- [About this exercise]
Every line from the line containing "orange lamp: 12 -> 10" through the final line below is to be repeated exactly; no other line is.

- [Information supplied]
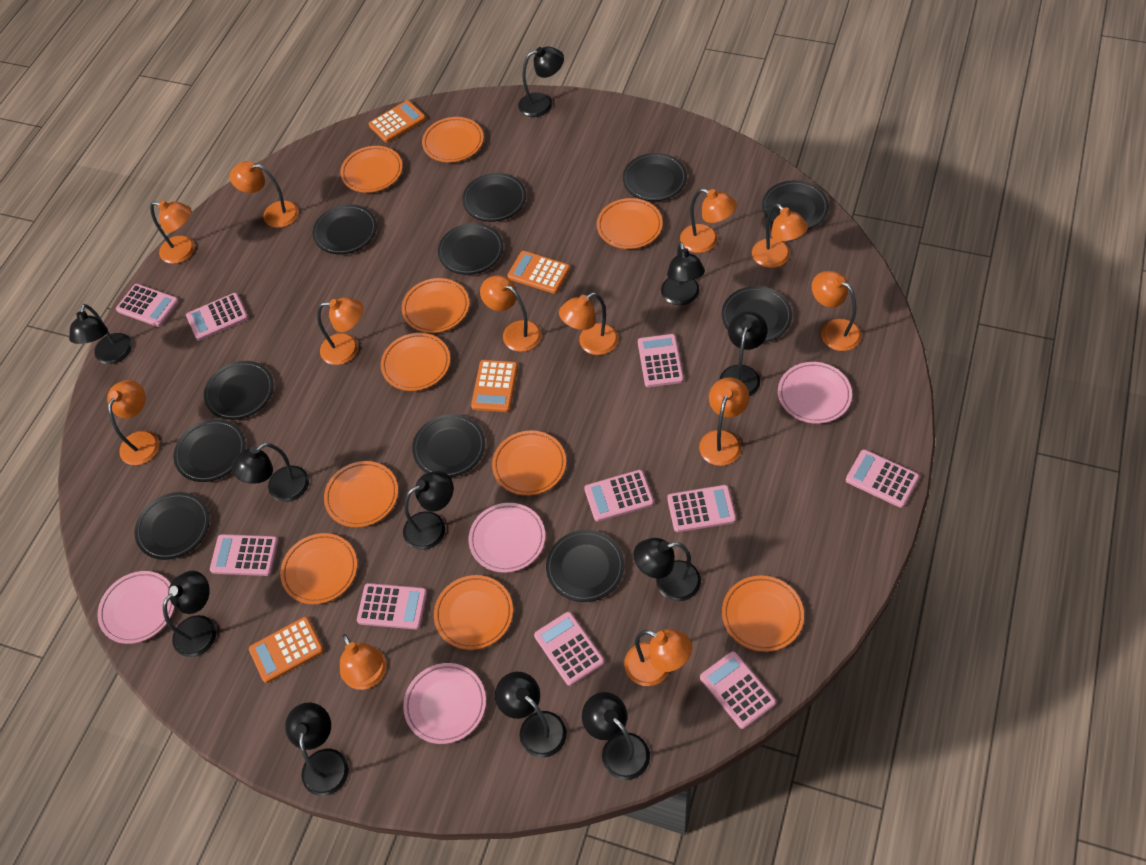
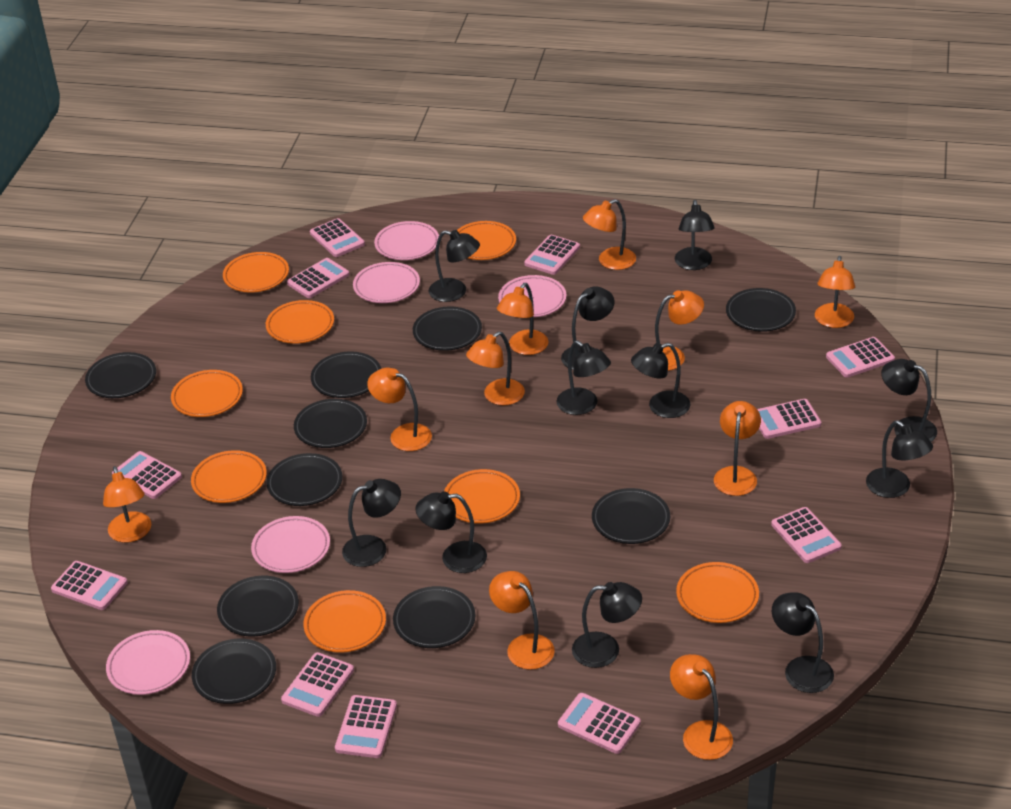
black plate: 11 -> 10
orange calculator: 4 -> 0
orange lamp: 12 -> 10
orange plate: 10 -> 8
pink calculator: 10 -> 11
pink plate: 4 -> 5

- [Answer space]
orange lamp: 12 -> 10
orange plate: 10 -> 8
pink calculator: 10 -> 11
pink plate: 4 -> 5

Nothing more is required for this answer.